■ **Data provided**
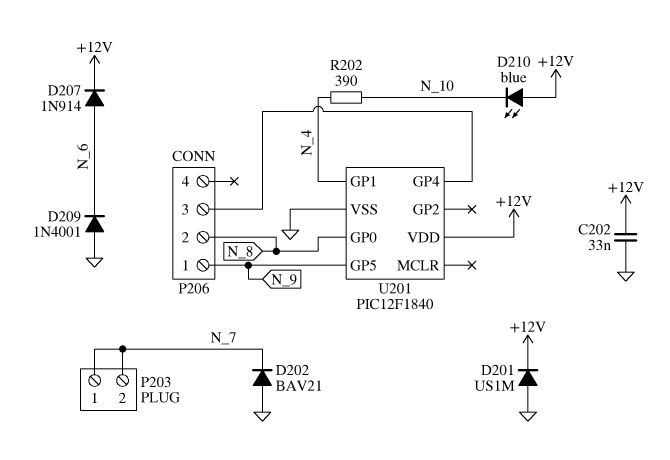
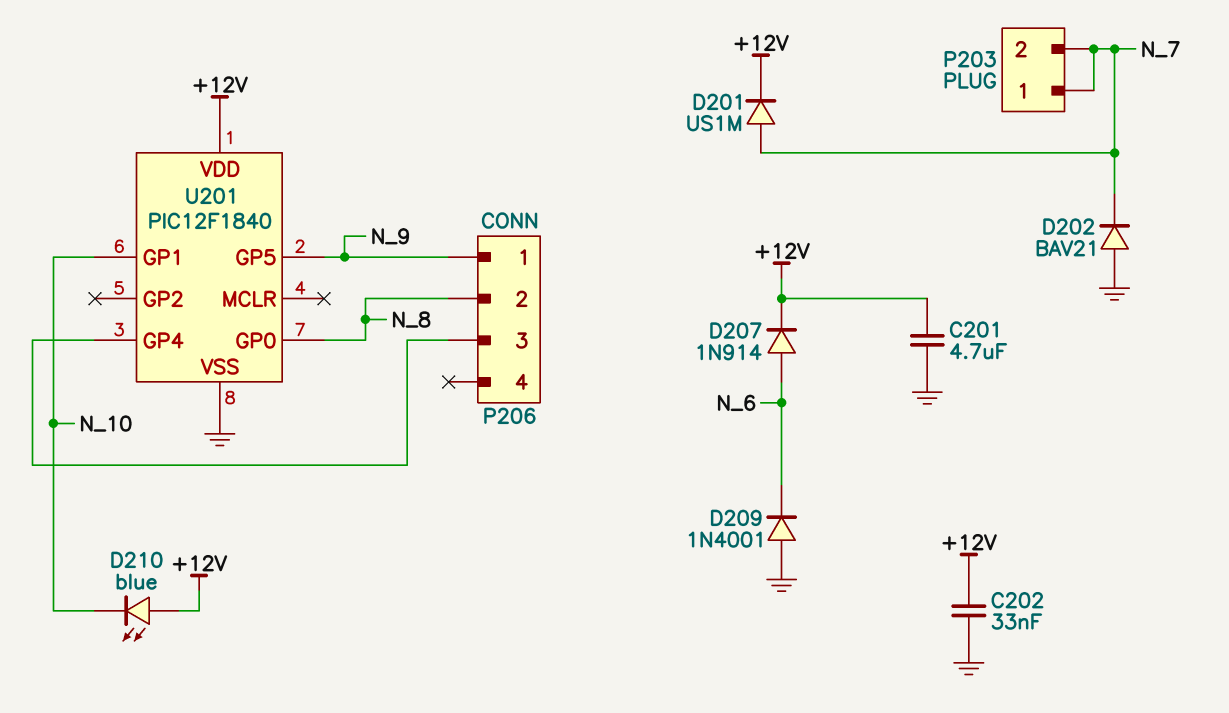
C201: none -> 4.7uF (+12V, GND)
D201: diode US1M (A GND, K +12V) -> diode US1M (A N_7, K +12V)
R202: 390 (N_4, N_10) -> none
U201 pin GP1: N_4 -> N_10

---

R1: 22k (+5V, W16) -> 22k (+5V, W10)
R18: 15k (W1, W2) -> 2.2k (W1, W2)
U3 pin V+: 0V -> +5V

■ **Required work**
Working from the material above, retype exactly the lines from the one with "C201: none -> 4.7uF (+12V, GND)" through the one with "U201 pin GP1: N_4 -> N_10", both included, and only those lines.

■ **Solution to this exercise**
C201: none -> 4.7uF (+12V, GND)
D201: diode US1M (A GND, K +12V) -> diode US1M (A N_7, K +12V)
R202: 390 (N_4, N_10) -> none
U201 pin GP1: N_4 -> N_10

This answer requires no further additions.